• **To do**: Transcribe the entries that come next exactly, but not the pictures they contain.

• **Material for the task**:
⟨
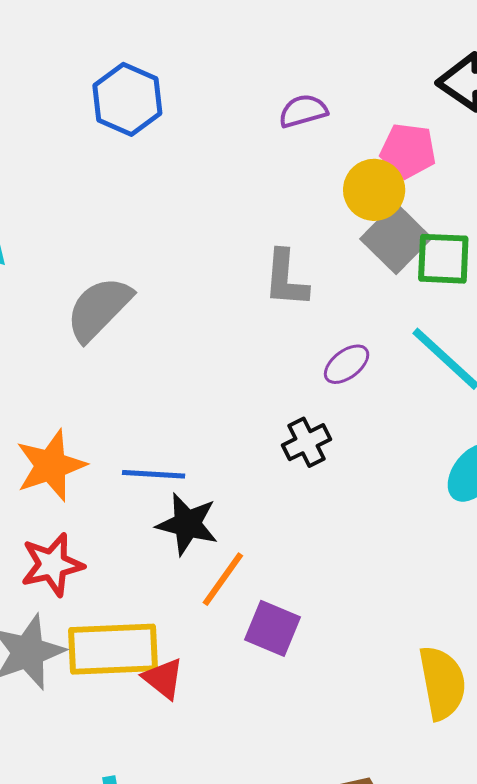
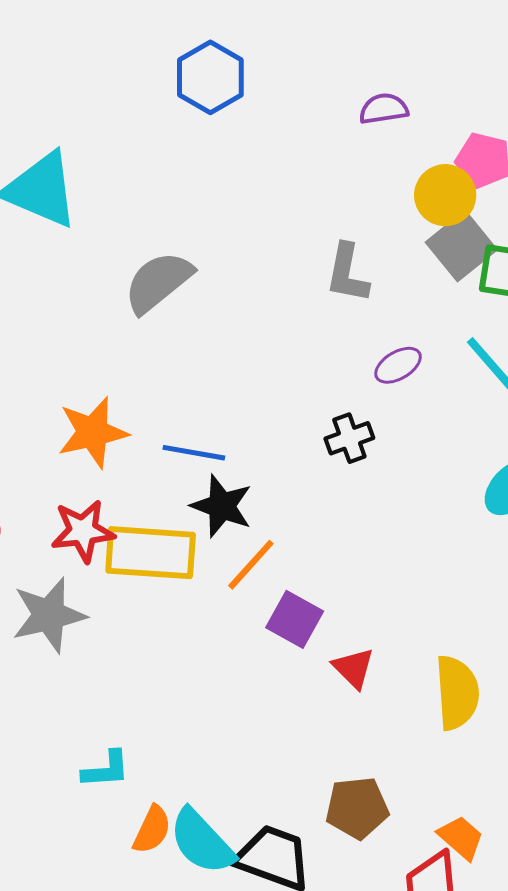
yellow rectangle: (113, 649) -> (151, 553), moved
red triangle: (163, 679) -> (353, 668), moved

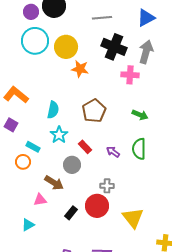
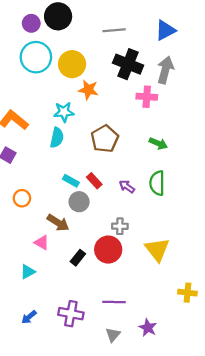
cyan star: (59, 135) -> (64, 112), moved, turned 30
cyan rectangle: (33, 147) -> (71, 181), moved
pink triangle: (40, 200) -> (42, 243), turned 40
yellow triangle: (133, 218) -> (157, 250), moved

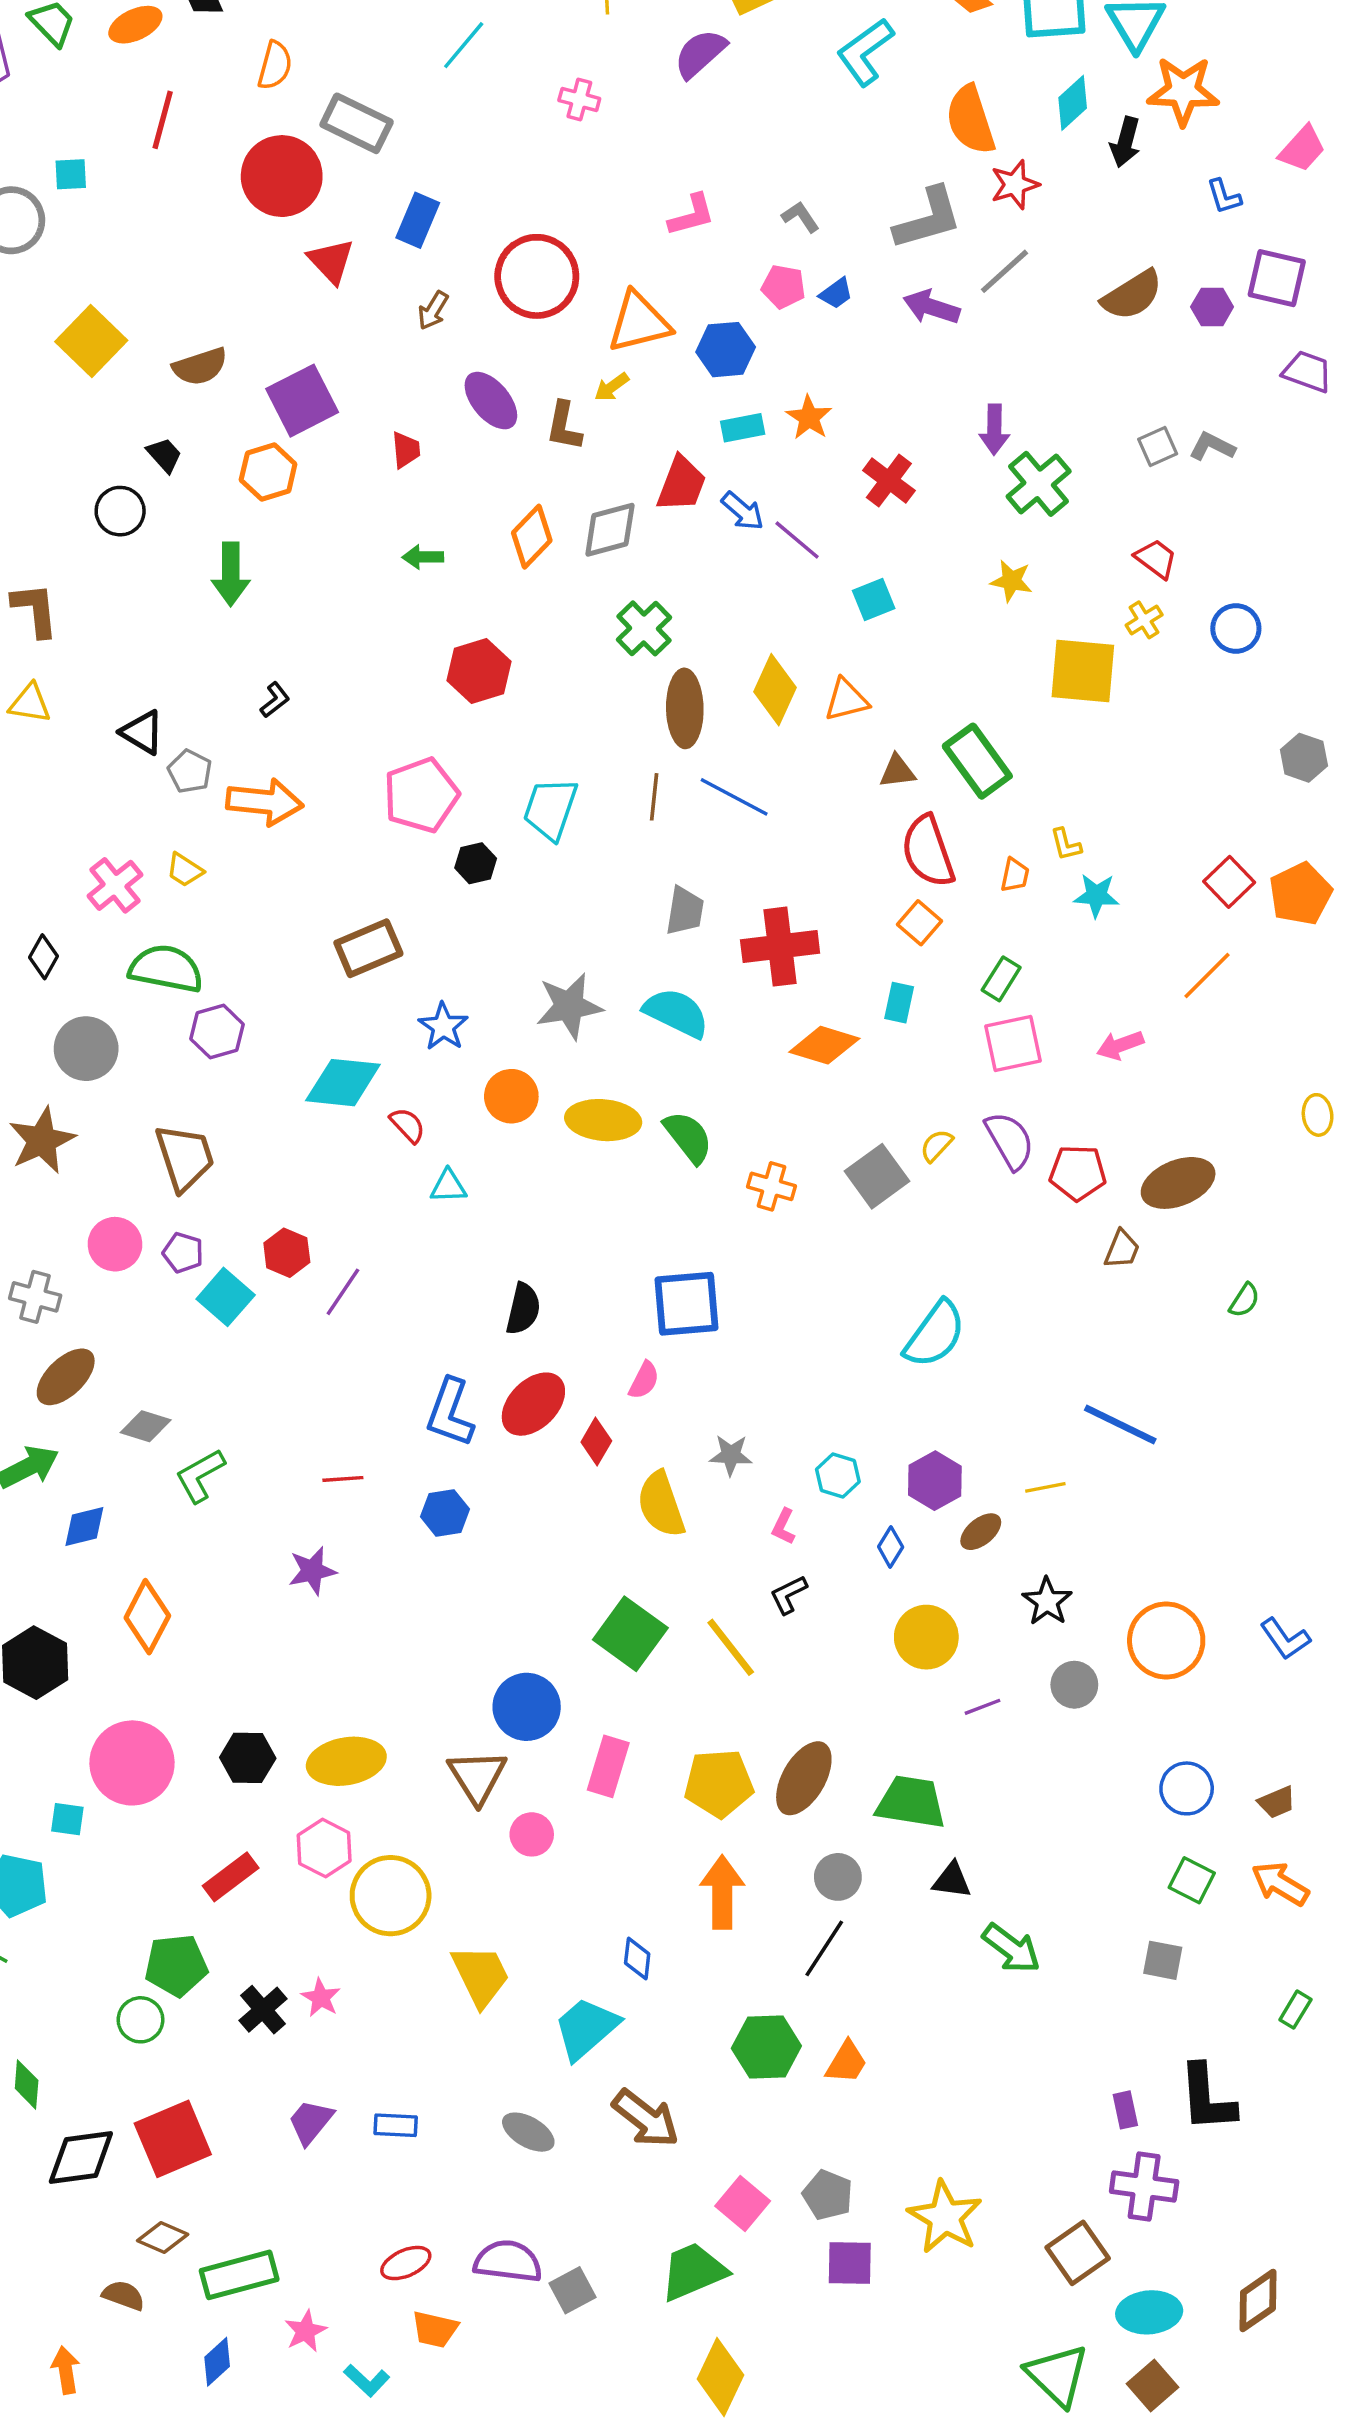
⟩
• **Expected output**:
yellow rectangle: (113, 649) -> (151, 553), moved
red triangle: (163, 679) -> (353, 668), moved

cyan star: (59, 135) -> (64, 112), moved, turned 30
cyan rectangle: (33, 147) -> (71, 181), moved
pink triangle: (40, 200) -> (42, 243), turned 40
yellow triangle: (133, 218) -> (157, 250), moved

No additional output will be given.